About this task: Could the listing be repeated exactly, with every picture dropped?

Working data:

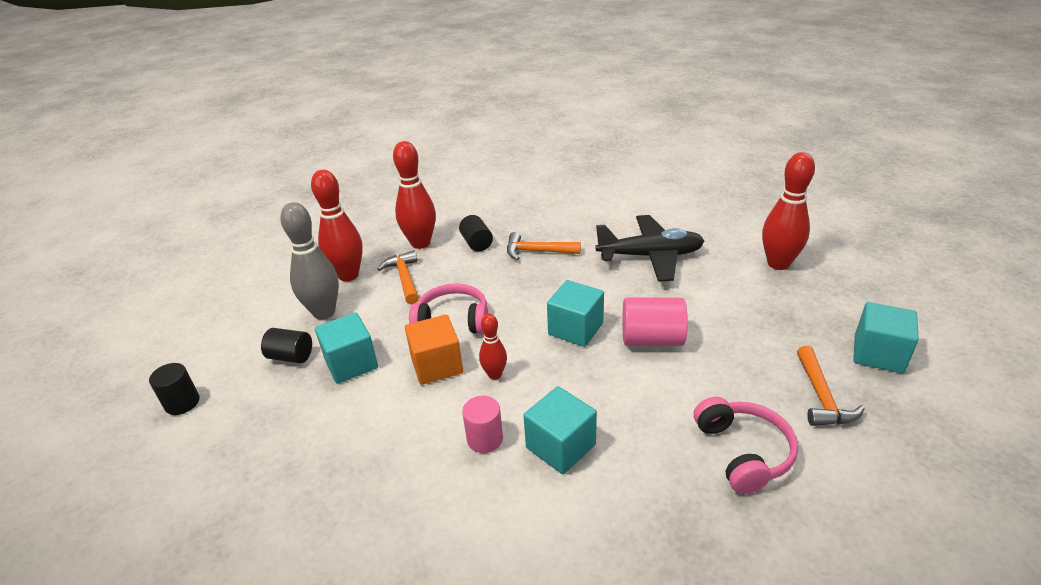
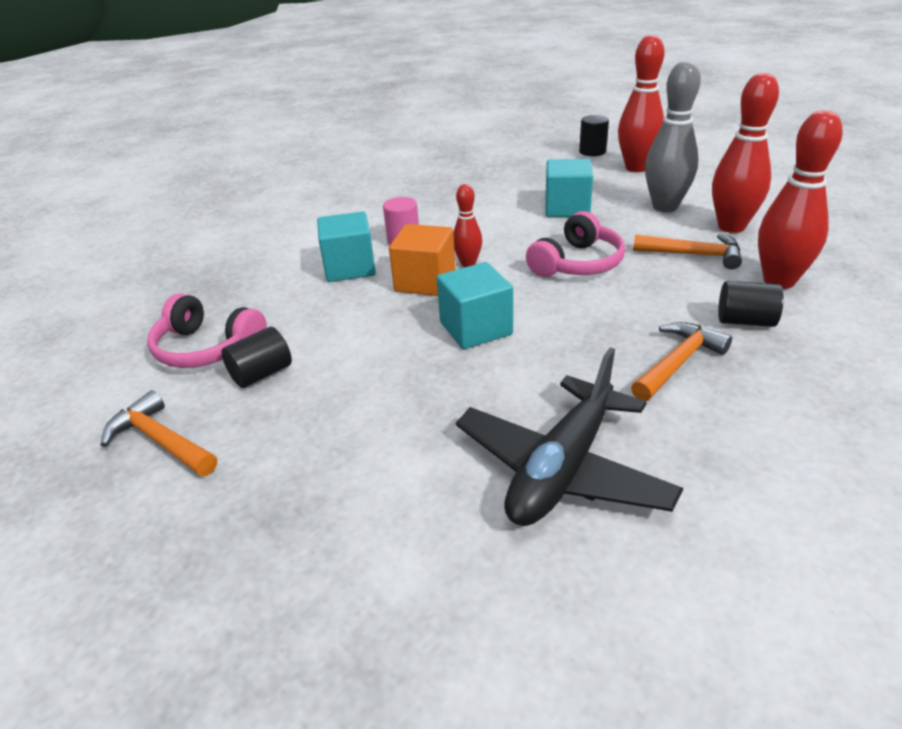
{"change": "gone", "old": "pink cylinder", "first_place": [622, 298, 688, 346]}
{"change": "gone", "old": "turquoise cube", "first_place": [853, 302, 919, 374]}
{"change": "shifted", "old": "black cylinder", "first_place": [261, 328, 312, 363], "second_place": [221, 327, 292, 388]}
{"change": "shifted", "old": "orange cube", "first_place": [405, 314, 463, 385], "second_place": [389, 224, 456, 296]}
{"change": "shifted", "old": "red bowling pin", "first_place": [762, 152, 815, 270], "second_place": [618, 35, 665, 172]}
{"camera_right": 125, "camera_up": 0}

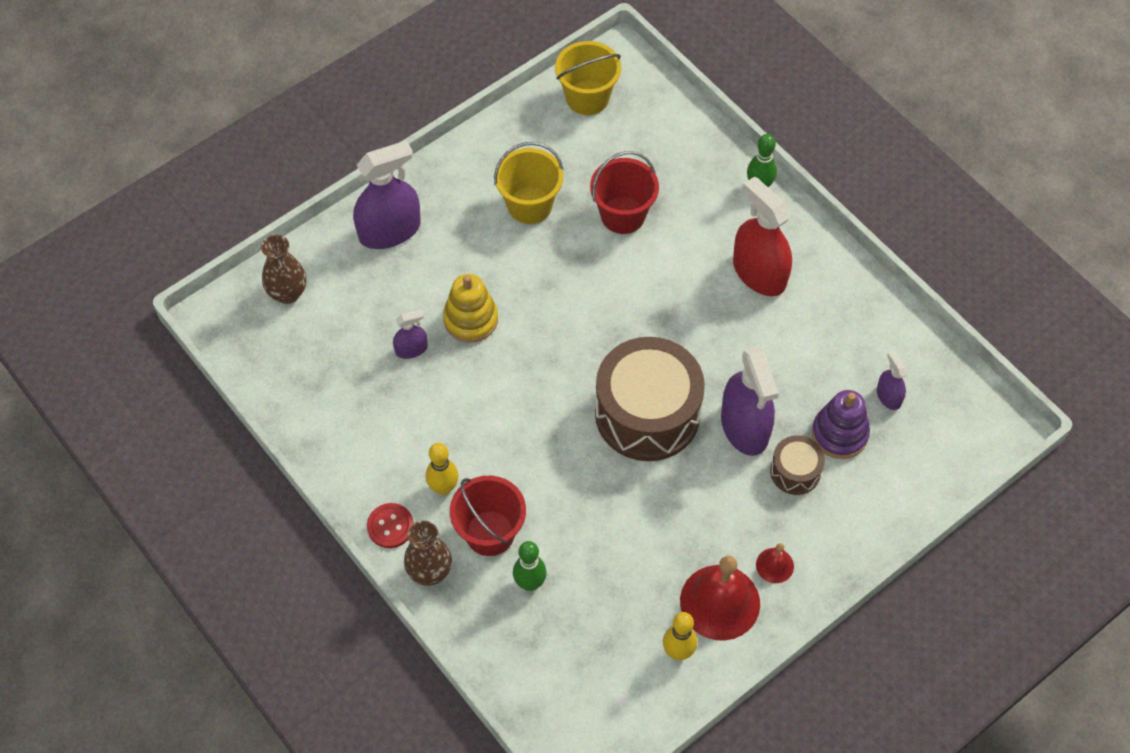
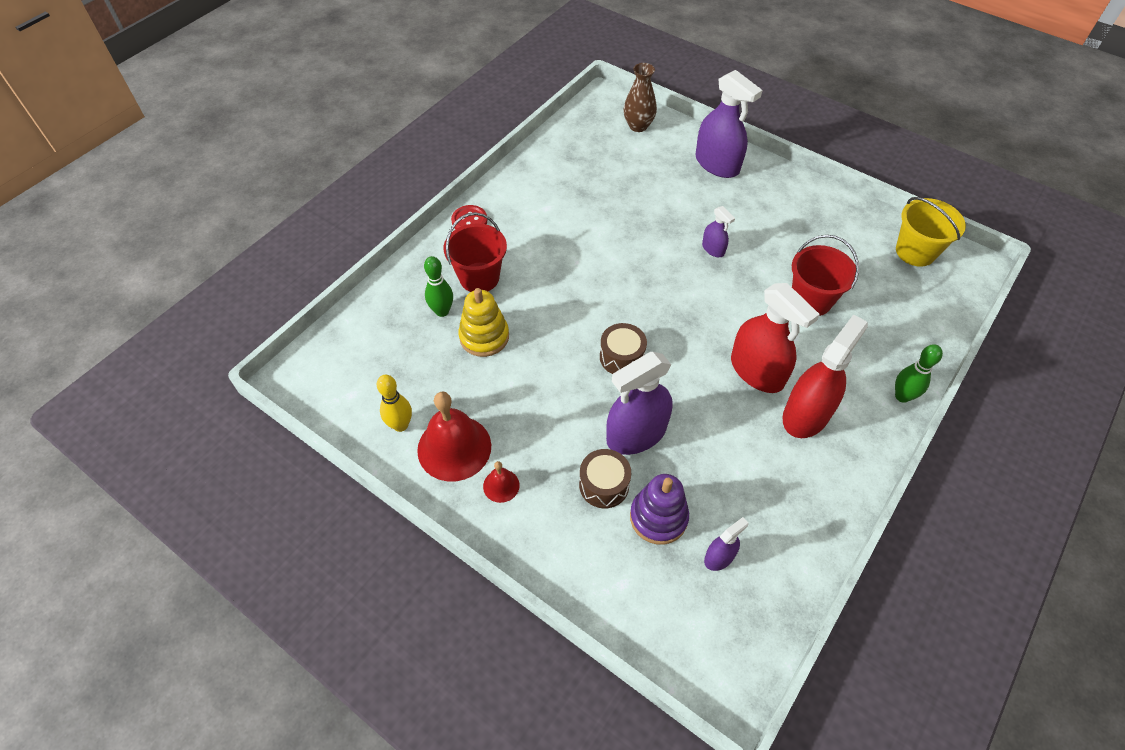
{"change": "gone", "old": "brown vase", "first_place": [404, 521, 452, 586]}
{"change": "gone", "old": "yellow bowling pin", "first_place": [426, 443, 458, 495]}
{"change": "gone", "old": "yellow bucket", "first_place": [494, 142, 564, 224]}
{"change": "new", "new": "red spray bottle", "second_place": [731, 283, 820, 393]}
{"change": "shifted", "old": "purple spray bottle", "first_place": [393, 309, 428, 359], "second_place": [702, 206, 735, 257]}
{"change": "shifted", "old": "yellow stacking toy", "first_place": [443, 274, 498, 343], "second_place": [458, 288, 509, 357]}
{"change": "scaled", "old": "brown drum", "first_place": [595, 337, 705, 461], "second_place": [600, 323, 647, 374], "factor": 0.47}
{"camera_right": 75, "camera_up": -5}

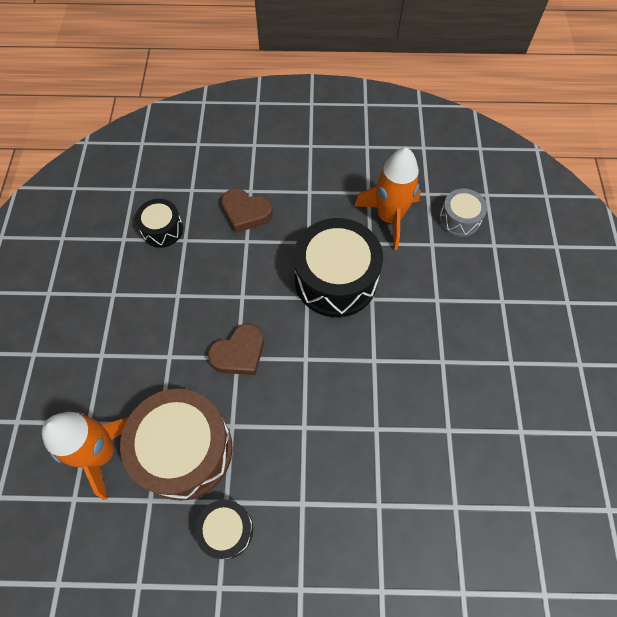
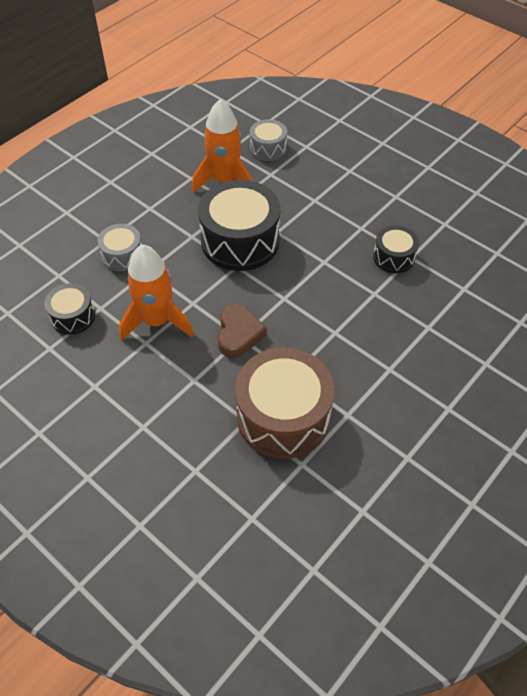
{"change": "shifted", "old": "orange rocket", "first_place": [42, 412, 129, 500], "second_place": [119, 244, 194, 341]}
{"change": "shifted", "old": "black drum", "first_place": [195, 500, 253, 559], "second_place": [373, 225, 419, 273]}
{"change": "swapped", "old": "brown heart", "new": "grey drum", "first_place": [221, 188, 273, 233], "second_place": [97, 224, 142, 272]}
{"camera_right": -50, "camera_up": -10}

Reply to the task:
{"change": "gone", "old": "pink cylinder", "first_place": [622, 298, 688, 346]}
{"change": "gone", "old": "turquoise cube", "first_place": [853, 302, 919, 374]}
{"change": "shifted", "old": "black cylinder", "first_place": [261, 328, 312, 363], "second_place": [221, 327, 292, 388]}
{"change": "shifted", "old": "orange cube", "first_place": [405, 314, 463, 385], "second_place": [389, 224, 456, 296]}
{"change": "shifted", "old": "red bowling pin", "first_place": [762, 152, 815, 270], "second_place": [618, 35, 665, 172]}
{"camera_right": 125, "camera_up": 0}

{"change": "gone", "old": "brown vase", "first_place": [404, 521, 452, 586]}
{"change": "gone", "old": "yellow bowling pin", "first_place": [426, 443, 458, 495]}
{"change": "gone", "old": "yellow bucket", "first_place": [494, 142, 564, 224]}
{"change": "new", "new": "red spray bottle", "second_place": [731, 283, 820, 393]}
{"change": "shifted", "old": "purple spray bottle", "first_place": [393, 309, 428, 359], "second_place": [702, 206, 735, 257]}
{"change": "shifted", "old": "yellow stacking toy", "first_place": [443, 274, 498, 343], "second_place": [458, 288, 509, 357]}
{"change": "scaled", "old": "brown drum", "first_place": [595, 337, 705, 461], "second_place": [600, 323, 647, 374], "factor": 0.47}
{"camera_right": 75, "camera_up": -5}

{"change": "shifted", "old": "orange rocket", "first_place": [42, 412, 129, 500], "second_place": [119, 244, 194, 341]}
{"change": "shifted", "old": "black drum", "first_place": [195, 500, 253, 559], "second_place": [373, 225, 419, 273]}
{"change": "swapped", "old": "brown heart", "new": "grey drum", "first_place": [221, 188, 273, 233], "second_place": [97, 224, 142, 272]}
{"camera_right": -50, "camera_up": -10}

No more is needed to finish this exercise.